--- Do this ---
Locate each line in the rows below that contains the string "grace", and copy those lines out in full.

--- Task inputs ---
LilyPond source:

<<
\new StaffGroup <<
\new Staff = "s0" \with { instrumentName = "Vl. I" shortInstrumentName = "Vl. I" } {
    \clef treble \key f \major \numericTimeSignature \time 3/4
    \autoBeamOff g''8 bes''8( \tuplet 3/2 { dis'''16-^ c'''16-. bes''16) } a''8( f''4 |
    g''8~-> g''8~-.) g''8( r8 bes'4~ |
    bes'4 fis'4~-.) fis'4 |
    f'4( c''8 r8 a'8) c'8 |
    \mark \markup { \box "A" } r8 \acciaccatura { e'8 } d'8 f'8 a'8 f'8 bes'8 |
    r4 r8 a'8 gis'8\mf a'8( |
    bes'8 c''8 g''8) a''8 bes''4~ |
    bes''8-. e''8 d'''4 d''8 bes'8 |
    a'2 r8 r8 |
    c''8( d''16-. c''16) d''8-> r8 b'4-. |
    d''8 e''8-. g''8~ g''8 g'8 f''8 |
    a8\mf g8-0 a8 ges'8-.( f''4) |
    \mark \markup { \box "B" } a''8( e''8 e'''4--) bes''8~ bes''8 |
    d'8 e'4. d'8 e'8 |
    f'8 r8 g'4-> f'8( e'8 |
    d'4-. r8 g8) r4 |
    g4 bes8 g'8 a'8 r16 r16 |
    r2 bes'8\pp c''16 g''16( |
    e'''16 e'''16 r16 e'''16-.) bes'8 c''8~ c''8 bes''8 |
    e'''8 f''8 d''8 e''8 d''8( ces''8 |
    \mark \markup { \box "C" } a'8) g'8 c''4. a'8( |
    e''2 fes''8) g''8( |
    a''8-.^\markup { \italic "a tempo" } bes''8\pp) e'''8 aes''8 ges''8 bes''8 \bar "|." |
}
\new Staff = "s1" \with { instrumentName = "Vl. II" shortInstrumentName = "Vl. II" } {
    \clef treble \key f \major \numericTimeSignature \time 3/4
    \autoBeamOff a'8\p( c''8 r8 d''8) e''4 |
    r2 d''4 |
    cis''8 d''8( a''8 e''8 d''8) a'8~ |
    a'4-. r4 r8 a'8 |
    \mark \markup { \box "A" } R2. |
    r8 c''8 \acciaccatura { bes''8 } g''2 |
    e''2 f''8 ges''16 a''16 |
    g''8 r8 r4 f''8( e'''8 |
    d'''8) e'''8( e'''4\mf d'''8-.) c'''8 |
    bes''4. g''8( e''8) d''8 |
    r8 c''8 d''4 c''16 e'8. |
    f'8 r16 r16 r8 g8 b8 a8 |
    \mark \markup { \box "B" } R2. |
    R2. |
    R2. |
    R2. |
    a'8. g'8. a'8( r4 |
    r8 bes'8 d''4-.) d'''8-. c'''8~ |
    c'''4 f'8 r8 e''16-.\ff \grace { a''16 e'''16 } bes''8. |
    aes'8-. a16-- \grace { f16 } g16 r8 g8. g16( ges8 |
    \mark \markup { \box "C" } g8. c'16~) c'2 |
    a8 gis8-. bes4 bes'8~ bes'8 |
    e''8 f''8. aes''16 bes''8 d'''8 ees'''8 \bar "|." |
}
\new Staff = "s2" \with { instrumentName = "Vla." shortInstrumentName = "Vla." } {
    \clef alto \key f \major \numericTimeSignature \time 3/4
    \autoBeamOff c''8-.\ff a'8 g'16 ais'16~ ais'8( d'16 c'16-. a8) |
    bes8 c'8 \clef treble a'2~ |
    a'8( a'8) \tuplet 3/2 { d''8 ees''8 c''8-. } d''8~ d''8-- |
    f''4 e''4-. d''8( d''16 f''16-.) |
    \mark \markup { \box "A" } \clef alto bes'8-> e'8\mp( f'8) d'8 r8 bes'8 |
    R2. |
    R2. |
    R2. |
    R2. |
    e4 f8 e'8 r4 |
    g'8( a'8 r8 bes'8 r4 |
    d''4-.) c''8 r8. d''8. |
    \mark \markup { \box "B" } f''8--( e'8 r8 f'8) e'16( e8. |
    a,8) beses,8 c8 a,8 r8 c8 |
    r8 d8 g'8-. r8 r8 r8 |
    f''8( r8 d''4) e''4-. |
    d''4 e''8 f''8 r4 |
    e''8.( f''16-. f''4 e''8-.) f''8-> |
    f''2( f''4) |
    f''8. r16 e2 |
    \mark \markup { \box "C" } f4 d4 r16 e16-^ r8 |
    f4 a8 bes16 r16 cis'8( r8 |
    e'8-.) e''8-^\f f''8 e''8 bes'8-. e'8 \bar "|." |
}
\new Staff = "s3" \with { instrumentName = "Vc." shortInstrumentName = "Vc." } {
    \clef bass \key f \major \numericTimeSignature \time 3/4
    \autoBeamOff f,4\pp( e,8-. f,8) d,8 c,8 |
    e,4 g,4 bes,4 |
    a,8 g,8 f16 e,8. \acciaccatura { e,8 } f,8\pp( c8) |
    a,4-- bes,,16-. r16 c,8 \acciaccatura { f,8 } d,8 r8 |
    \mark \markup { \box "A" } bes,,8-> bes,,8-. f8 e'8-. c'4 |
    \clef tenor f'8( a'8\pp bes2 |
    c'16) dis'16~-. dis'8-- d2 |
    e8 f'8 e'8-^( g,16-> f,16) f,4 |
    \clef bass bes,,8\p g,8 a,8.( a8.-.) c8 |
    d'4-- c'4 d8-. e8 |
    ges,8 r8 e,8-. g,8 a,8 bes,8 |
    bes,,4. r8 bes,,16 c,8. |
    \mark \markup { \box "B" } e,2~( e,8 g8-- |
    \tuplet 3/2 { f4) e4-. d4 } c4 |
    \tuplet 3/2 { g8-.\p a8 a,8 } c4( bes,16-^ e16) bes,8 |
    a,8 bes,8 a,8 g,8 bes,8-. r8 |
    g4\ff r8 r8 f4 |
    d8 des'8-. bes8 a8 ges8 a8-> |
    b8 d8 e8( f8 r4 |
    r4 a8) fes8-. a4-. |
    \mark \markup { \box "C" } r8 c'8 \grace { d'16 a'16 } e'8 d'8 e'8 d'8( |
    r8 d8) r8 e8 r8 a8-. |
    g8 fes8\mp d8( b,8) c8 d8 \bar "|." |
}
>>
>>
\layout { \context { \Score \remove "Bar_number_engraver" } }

--- Finished exercise ---
    c'''4 f'8 r8 e''16-.\ff \grace { a''16 e'''16 } bes''8. |
    aes'8-. a16-- \grace { f16 } g16 r8 g8. g16( ges8 |
    \mark \markup { \box "C" } r8 c'8 \grace { d'16 a'16 } e'8 d'8 e'8 d'8( |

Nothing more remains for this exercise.